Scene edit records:
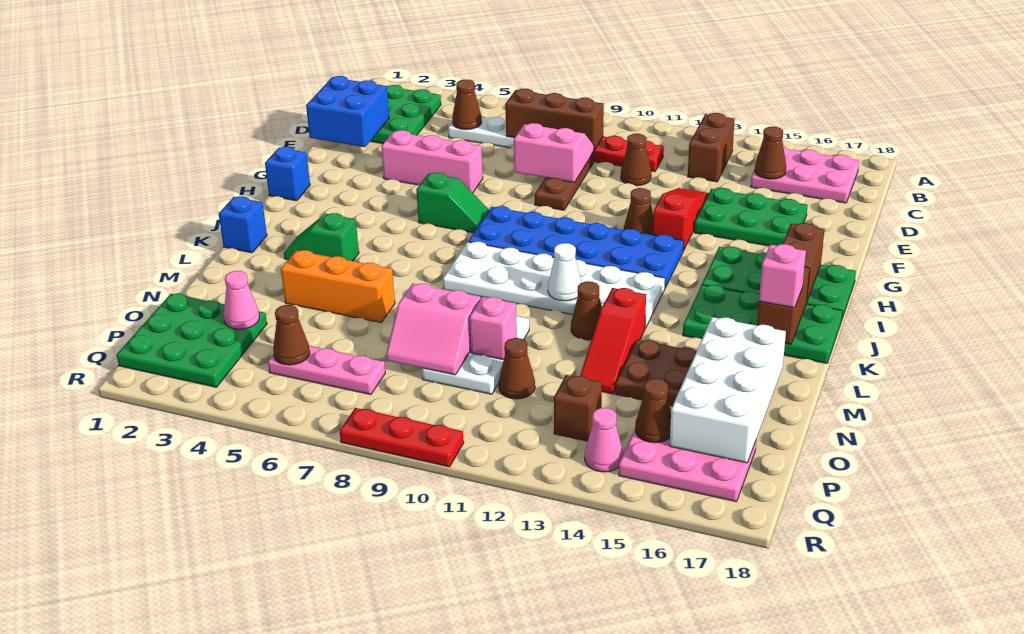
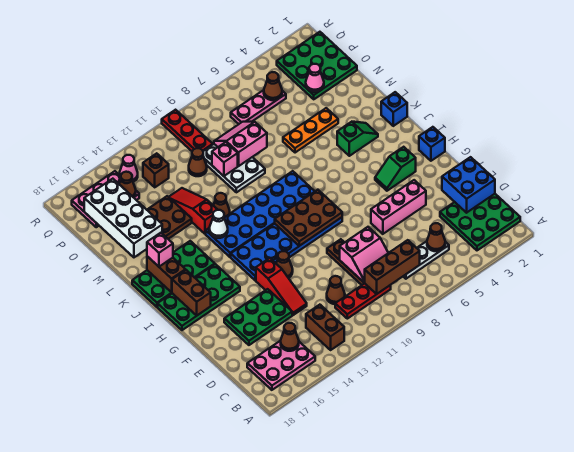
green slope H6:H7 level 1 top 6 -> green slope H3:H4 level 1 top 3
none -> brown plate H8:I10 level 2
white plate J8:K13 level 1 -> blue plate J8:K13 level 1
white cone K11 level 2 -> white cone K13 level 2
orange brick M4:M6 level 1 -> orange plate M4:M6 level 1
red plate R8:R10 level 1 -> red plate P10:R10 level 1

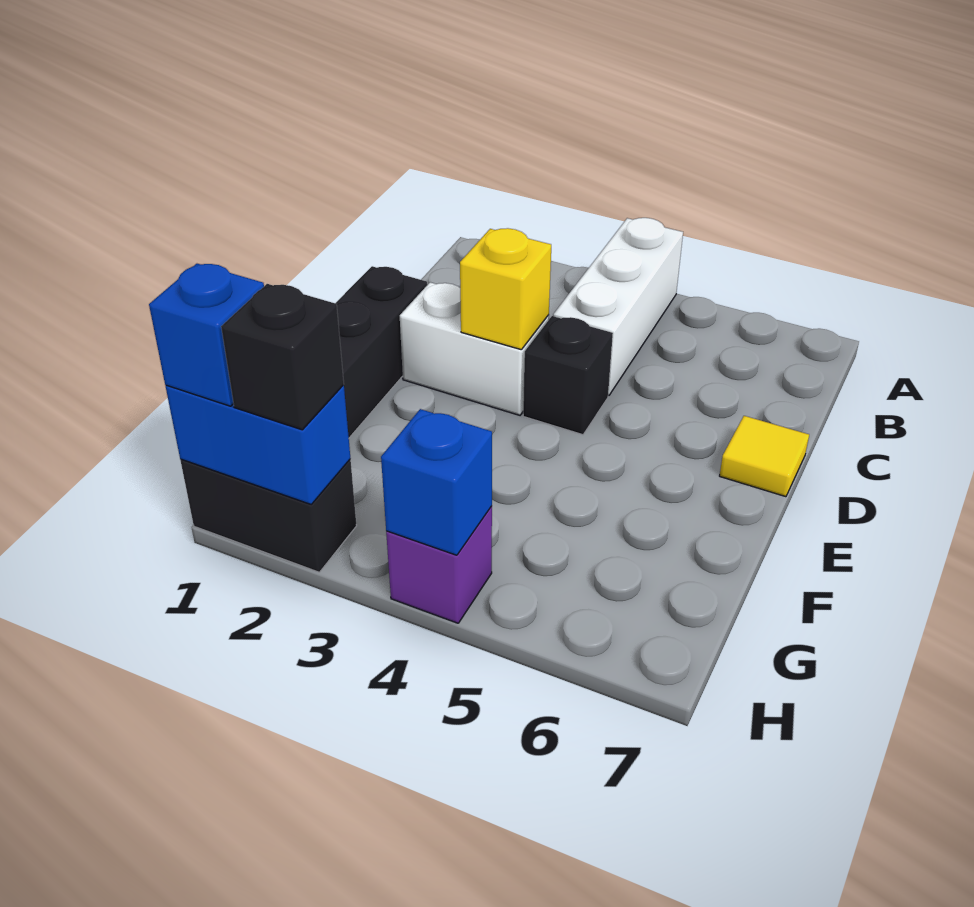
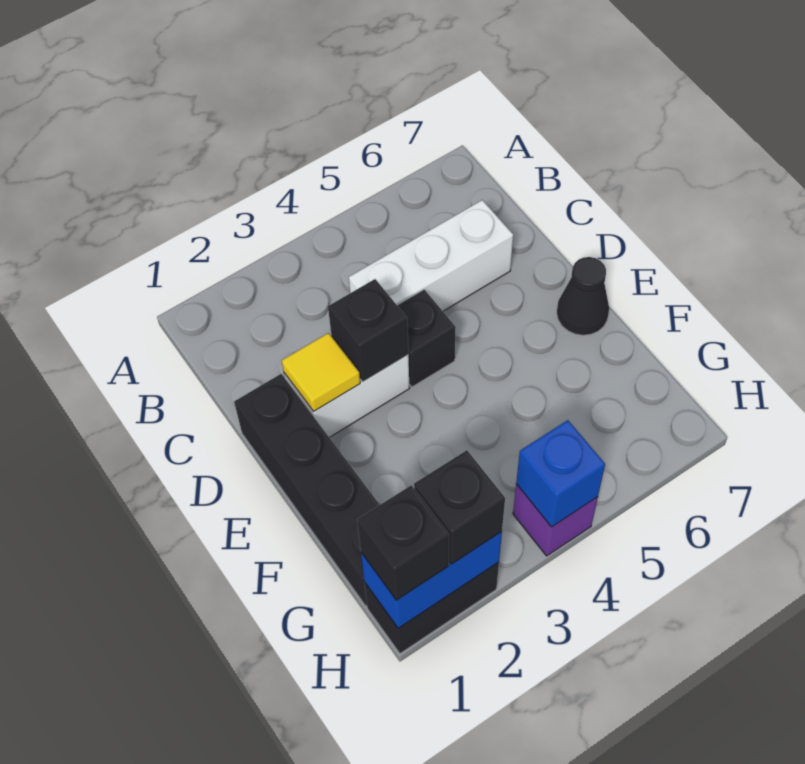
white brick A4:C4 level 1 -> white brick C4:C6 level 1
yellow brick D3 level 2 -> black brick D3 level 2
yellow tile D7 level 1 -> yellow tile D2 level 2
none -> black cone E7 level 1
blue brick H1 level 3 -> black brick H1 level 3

Task to complete. Copy every entry exactly; drop the pictures.

Finished exercise.
green slope H6:H7 level 1 top 6 -> green slope H3:H4 level 1 top 3
none -> brown plate H8:I10 level 2
white plate J8:K13 level 1 -> blue plate J8:K13 level 1
white cone K11 level 2 -> white cone K13 level 2
orange brick M4:M6 level 1 -> orange plate M4:M6 level 1
red plate R8:R10 level 1 -> red plate P10:R10 level 1

white brick A4:C4 level 1 -> white brick C4:C6 level 1
yellow brick D3 level 2 -> black brick D3 level 2
yellow tile D7 level 1 -> yellow tile D2 level 2
none -> black cone E7 level 1
blue brick H1 level 3 -> black brick H1 level 3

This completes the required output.